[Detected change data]
_____

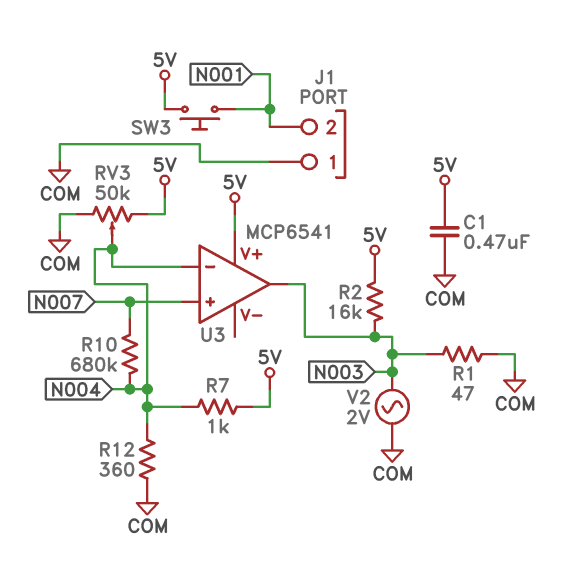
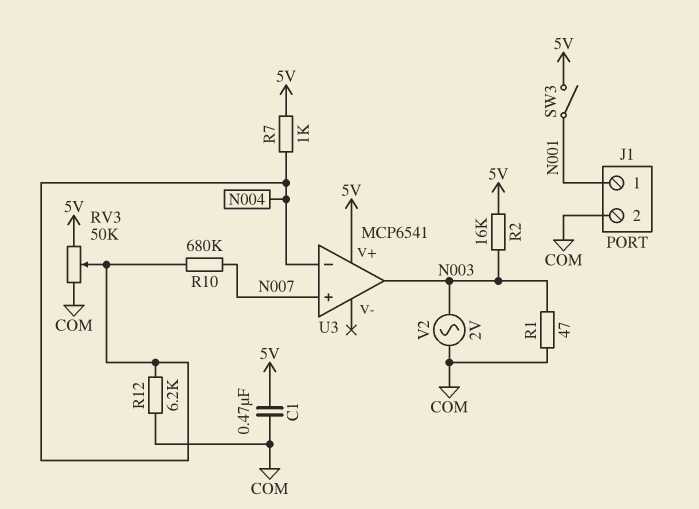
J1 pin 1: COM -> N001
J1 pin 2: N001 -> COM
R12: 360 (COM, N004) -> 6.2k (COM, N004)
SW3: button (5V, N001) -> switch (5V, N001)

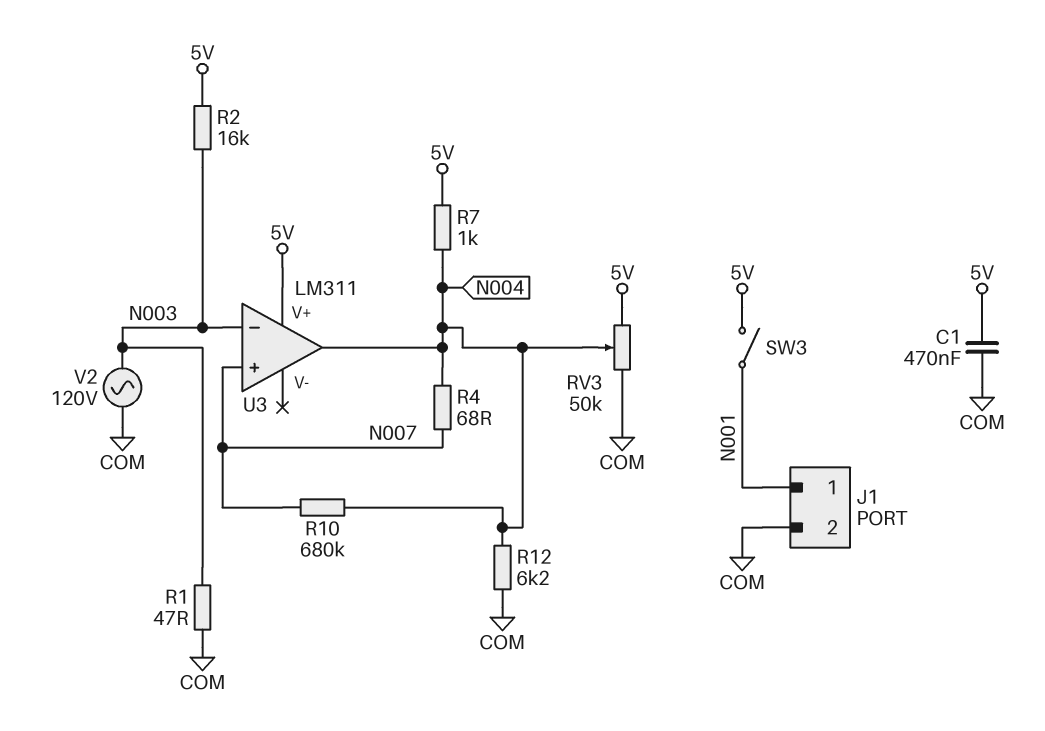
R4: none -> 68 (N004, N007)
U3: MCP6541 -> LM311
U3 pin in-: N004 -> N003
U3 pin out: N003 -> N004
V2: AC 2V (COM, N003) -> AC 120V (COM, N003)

_____

Your objective — Could you restate every entry above word for word, leaving out the pictures?

Output of the task —
J1 pin 1: COM -> N001
J1 pin 2: N001 -> COM
R12: 360 (COM, N004) -> 6.2k (COM, N004)
SW3: button (5V, N001) -> switch (5V, N001)

R4: none -> 68 (N004, N007)
U3: MCP6541 -> LM311
U3 pin in-: N004 -> N003
U3 pin out: N003 -> N004
V2: AC 2V (COM, N003) -> AC 120V (COM, N003)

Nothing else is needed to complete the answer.